── Data listing ──

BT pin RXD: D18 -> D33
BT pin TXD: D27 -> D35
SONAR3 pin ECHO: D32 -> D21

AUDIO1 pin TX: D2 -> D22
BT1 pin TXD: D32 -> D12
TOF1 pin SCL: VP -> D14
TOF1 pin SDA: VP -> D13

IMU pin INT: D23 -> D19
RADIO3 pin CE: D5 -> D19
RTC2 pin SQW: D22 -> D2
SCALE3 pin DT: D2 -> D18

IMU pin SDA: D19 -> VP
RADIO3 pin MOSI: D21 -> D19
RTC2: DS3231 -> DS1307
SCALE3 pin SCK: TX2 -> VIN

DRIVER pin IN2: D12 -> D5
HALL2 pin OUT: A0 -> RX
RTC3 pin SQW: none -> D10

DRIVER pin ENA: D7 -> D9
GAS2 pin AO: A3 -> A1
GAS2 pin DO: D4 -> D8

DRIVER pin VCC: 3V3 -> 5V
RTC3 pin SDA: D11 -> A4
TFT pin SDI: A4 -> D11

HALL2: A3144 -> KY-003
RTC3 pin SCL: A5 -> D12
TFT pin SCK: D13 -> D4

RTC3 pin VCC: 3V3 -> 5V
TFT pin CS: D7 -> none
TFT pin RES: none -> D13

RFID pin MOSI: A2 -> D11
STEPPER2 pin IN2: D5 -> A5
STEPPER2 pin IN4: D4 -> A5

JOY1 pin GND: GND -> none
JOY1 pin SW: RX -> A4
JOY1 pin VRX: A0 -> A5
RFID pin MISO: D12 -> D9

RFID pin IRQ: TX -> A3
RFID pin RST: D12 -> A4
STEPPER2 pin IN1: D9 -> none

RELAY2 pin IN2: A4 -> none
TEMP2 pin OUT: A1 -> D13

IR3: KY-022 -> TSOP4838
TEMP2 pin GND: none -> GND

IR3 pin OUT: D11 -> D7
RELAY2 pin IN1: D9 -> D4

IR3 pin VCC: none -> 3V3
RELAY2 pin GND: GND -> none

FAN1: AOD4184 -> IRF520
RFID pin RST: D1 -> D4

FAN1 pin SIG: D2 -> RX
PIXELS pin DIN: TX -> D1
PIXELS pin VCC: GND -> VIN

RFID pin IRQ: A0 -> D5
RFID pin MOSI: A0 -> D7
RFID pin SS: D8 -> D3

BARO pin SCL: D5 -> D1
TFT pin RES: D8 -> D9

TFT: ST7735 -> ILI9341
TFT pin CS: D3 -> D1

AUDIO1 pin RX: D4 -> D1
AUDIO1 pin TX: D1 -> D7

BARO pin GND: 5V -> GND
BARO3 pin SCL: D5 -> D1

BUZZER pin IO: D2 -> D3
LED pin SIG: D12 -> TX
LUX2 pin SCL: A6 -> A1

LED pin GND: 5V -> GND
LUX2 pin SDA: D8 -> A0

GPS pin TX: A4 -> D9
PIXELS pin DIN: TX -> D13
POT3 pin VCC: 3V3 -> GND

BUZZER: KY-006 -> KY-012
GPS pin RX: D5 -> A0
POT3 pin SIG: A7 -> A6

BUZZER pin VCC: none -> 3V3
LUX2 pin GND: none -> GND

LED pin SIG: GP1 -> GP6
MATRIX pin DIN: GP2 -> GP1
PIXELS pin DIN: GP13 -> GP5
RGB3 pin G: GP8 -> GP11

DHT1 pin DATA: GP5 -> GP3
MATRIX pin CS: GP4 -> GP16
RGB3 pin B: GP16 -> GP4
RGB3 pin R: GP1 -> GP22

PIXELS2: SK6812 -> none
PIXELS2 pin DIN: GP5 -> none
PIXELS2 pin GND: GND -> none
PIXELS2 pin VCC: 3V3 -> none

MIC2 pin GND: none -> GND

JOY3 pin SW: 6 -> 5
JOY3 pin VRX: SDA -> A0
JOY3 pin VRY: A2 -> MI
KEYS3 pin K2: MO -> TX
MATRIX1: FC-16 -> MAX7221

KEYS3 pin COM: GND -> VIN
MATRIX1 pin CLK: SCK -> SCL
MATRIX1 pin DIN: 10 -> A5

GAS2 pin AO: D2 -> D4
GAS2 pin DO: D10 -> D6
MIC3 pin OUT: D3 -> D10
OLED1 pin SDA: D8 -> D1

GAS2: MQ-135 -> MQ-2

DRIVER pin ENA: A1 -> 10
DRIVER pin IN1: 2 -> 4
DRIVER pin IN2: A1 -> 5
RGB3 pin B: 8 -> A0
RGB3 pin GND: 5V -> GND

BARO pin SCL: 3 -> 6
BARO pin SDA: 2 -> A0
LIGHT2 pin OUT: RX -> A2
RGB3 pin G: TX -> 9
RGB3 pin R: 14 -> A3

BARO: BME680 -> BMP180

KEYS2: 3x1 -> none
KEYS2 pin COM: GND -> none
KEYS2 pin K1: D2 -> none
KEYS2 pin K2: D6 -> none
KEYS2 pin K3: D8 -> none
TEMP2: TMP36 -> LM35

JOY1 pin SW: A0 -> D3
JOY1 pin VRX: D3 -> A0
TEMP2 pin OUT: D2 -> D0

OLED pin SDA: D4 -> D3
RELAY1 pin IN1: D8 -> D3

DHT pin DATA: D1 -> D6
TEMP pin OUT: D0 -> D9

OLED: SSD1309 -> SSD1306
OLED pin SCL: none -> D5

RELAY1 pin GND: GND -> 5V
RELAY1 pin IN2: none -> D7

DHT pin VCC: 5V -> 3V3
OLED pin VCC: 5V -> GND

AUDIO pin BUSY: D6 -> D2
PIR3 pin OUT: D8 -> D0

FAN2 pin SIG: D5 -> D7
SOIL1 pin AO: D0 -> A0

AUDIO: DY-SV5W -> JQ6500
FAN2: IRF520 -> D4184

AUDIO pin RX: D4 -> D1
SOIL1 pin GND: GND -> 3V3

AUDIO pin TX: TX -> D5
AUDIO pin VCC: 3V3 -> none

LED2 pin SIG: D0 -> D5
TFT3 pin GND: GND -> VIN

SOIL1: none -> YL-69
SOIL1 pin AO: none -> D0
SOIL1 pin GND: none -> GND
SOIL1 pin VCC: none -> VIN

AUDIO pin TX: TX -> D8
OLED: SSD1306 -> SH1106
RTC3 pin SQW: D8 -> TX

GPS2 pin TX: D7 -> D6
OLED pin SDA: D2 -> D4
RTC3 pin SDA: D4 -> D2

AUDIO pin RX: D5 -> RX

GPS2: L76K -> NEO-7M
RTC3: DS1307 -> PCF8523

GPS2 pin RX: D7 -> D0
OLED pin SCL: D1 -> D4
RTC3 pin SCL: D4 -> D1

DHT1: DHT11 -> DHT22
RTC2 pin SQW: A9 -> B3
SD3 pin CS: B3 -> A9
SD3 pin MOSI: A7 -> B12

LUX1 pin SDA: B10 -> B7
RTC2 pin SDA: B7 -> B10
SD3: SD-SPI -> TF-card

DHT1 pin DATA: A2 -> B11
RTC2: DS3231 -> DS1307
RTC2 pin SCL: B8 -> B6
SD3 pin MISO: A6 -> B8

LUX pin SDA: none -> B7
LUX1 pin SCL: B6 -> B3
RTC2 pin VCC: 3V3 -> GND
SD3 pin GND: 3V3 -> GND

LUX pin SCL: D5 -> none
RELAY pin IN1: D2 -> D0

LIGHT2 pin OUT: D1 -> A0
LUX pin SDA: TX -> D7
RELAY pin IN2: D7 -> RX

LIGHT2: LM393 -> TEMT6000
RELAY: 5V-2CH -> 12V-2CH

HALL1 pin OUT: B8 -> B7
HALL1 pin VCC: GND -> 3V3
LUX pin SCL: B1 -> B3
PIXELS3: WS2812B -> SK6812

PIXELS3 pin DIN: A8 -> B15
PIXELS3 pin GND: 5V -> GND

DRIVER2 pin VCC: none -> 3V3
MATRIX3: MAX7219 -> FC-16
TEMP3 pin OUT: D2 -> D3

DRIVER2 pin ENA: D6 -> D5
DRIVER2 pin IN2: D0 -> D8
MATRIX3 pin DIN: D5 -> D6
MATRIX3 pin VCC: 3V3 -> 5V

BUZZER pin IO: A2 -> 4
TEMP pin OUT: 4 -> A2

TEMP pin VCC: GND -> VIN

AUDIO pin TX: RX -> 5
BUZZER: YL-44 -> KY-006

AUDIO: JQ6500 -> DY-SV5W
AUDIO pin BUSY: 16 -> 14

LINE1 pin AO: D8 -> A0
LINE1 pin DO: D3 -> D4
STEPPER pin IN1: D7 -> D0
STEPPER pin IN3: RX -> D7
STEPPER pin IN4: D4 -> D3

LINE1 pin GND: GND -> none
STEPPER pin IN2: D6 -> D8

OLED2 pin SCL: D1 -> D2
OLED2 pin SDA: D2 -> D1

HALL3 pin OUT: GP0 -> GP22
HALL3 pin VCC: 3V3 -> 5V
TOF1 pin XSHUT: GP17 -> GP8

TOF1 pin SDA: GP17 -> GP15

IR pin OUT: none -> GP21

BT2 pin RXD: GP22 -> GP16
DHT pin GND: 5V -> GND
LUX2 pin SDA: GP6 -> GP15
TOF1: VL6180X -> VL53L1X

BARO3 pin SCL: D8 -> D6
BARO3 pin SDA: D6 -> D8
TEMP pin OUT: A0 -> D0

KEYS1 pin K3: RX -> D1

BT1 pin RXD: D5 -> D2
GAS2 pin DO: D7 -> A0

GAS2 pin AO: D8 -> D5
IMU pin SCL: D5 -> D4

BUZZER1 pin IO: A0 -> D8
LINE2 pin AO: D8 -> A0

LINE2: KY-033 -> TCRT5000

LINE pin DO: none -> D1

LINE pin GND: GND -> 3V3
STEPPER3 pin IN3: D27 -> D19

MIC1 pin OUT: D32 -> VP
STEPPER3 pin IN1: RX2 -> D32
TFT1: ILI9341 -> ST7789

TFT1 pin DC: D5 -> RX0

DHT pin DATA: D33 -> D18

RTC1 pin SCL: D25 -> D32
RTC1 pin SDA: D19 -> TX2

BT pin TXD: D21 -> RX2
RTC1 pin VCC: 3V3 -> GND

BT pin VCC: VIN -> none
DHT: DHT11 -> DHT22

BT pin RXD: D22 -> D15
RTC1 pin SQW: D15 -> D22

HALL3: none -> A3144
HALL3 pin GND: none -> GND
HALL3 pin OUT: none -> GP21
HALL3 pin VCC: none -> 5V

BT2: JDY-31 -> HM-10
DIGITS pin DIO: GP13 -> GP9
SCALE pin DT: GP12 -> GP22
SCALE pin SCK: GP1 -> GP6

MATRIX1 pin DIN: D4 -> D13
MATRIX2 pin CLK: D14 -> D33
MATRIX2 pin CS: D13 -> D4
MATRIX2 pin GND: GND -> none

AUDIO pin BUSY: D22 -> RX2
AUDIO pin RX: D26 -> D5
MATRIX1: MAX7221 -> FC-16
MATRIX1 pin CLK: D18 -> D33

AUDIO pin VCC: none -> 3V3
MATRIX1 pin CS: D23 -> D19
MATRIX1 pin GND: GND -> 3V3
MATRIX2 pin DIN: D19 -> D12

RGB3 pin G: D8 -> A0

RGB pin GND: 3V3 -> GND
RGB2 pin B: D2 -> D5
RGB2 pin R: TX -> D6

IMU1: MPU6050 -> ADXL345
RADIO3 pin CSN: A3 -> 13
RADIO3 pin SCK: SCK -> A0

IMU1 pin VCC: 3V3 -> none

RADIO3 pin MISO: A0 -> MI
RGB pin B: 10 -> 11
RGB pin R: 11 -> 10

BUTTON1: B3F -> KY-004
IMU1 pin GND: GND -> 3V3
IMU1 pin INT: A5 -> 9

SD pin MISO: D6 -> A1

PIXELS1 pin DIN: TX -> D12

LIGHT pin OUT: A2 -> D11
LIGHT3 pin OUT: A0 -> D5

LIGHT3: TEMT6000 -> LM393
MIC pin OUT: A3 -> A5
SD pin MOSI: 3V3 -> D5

───

(Task instructions) Please, from the entries above, set down exactly the lines from the one containing "RFID pin MOSI: A0 -> D7" through the one containing "LED pin GND: 5V -> GND", and only those.

(Worked solution)
RFID pin MOSI: A0 -> D7
RFID pin SS: D8 -> D3

BARO pin SCL: D5 -> D1
TFT pin RES: D8 -> D9

TFT: ST7735 -> ILI9341
TFT pin CS: D3 -> D1

AUDIO1 pin RX: D4 -> D1
AUDIO1 pin TX: D1 -> D7

BARO pin GND: 5V -> GND
BARO3 pin SCL: D5 -> D1

BUZZER pin IO: D2 -> D3
LED pin SIG: D12 -> TX
LUX2 pin SCL: A6 -> A1

LED pin GND: 5V -> GND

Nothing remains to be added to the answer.